#### Dataset excerpts

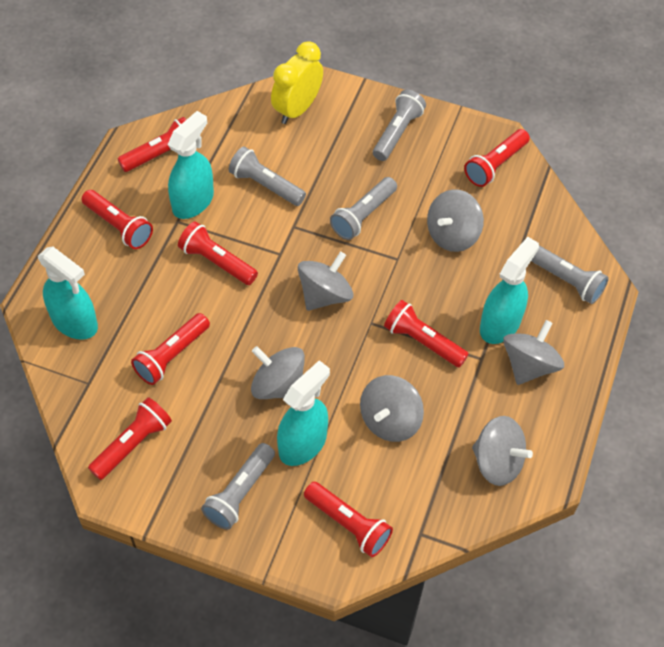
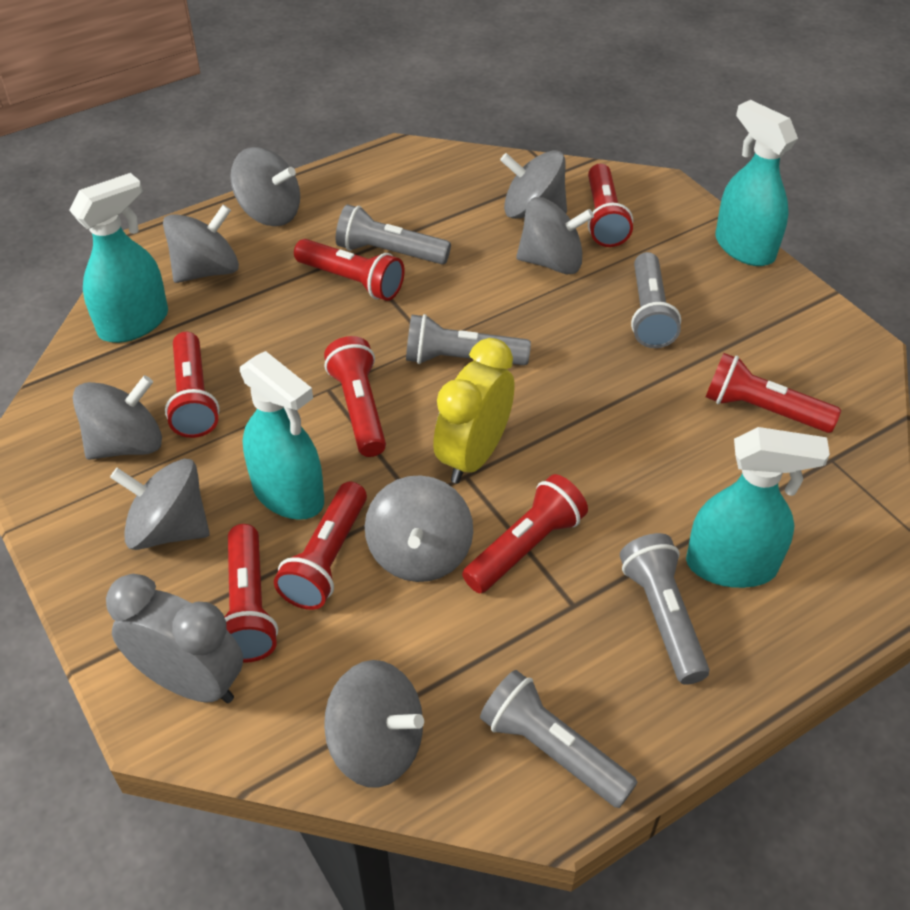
grey clock: 0 -> 1
grey spinning top: 6 -> 8

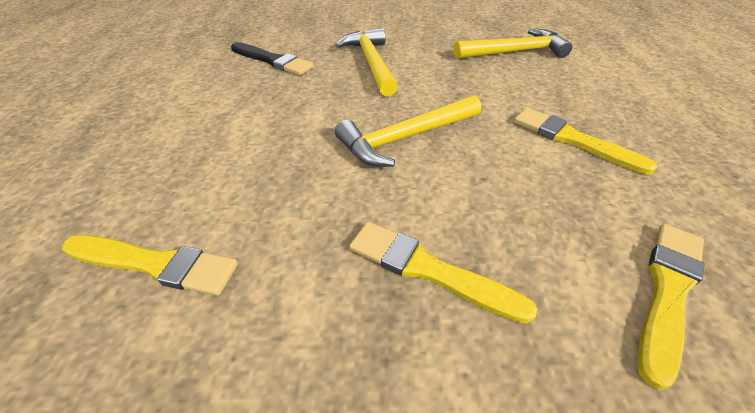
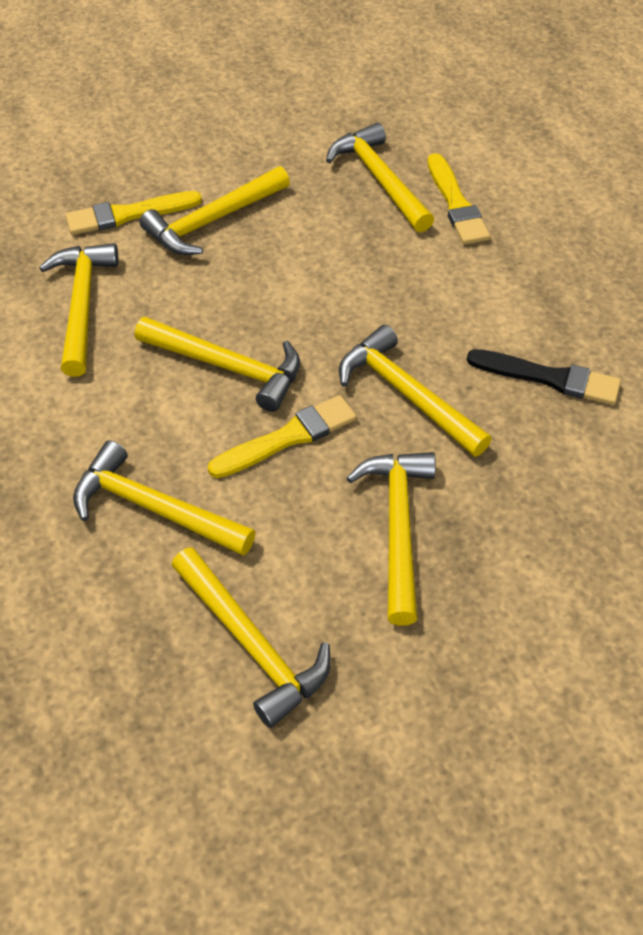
yellow brush: 4 -> 3
yellow hammer: 3 -> 8

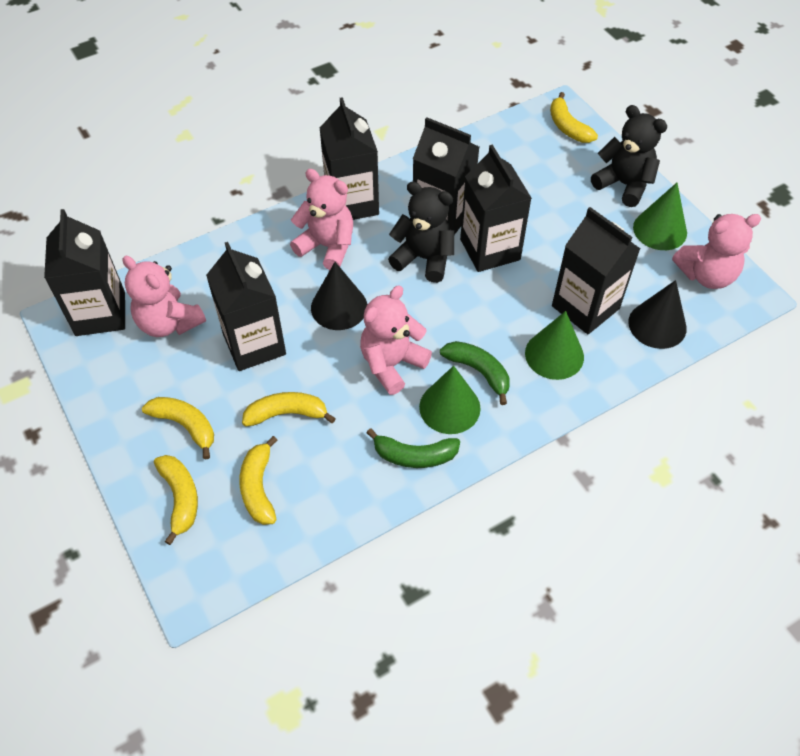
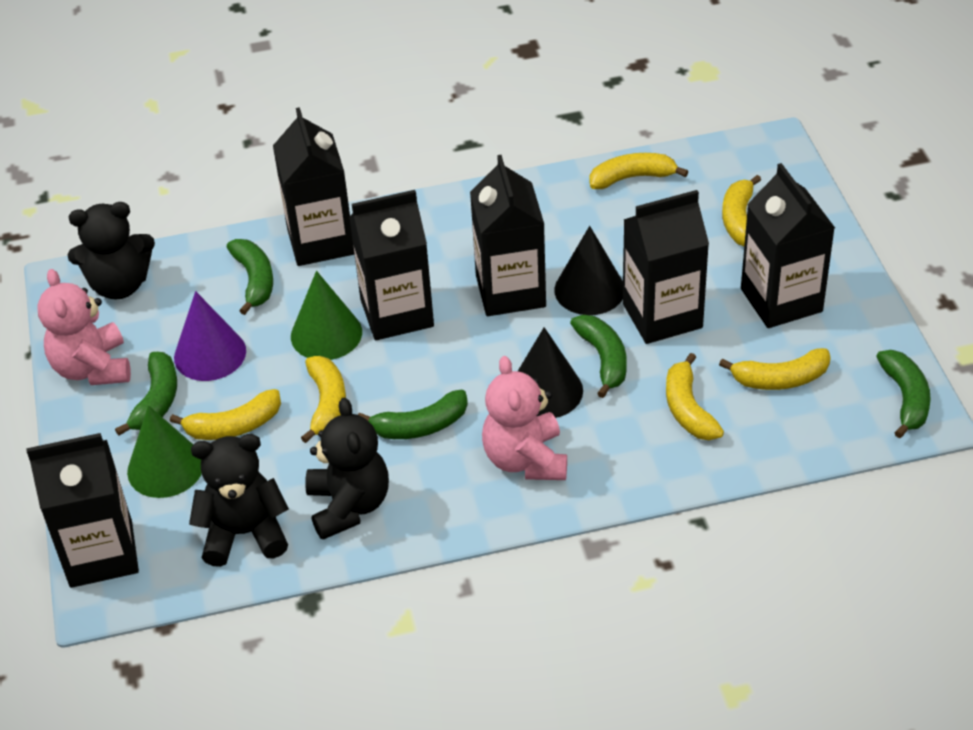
black teddy bear: 2 -> 3
green banana: 2 -> 5
green cone: 3 -> 2
pink teddy bear: 4 -> 2
purple cone: 0 -> 1
yellow banana: 5 -> 6

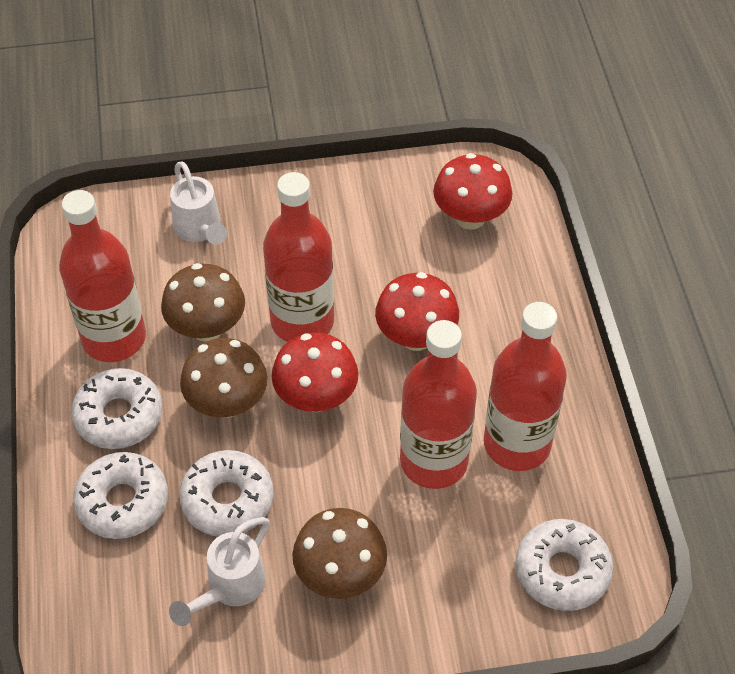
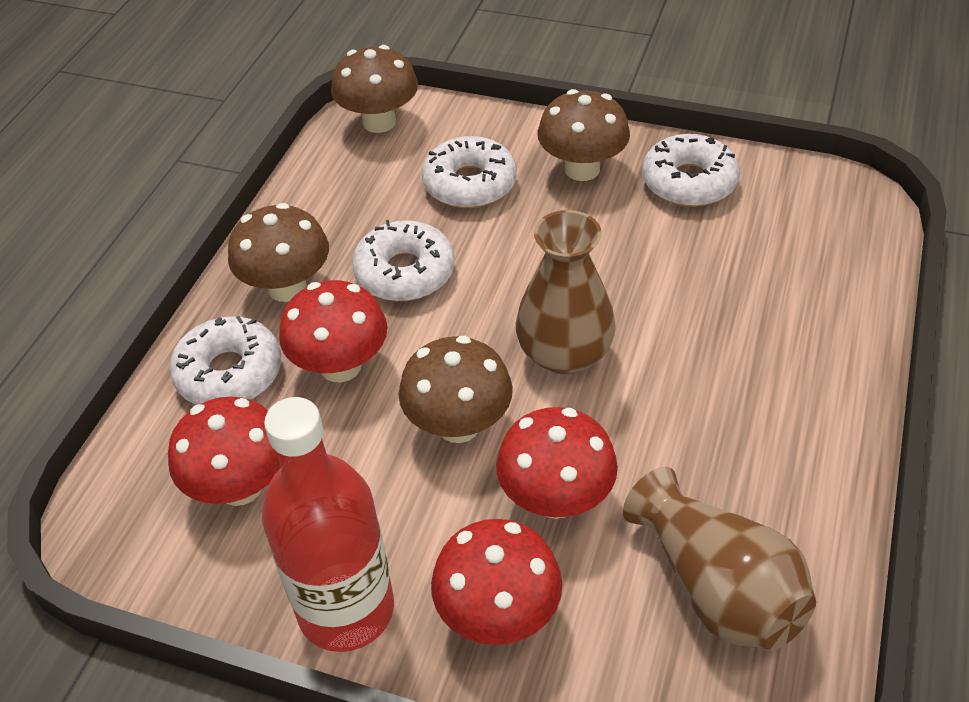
brown mushroom: 3 -> 4
brown vase: 0 -> 2
red bottle: 4 -> 1
red mushroom: 3 -> 4
white watering can: 2 -> 0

#### Exercise details
Omit all pictures and write out, exactly, only the lines from the line containing "grey spinning top: 6 -> 8" through the last line of the entries above.

#### Result of the exercise
grey spinning top: 6 -> 8

yellow brush: 4 -> 3
yellow hammer: 3 -> 8

black teddy bear: 2 -> 3
green banana: 2 -> 5
green cone: 3 -> 2
pink teddy bear: 4 -> 2
purple cone: 0 -> 1
yellow banana: 5 -> 6

brown mushroom: 3 -> 4
brown vase: 0 -> 2
red bottle: 4 -> 1
red mushroom: 3 -> 4
white watering can: 2 -> 0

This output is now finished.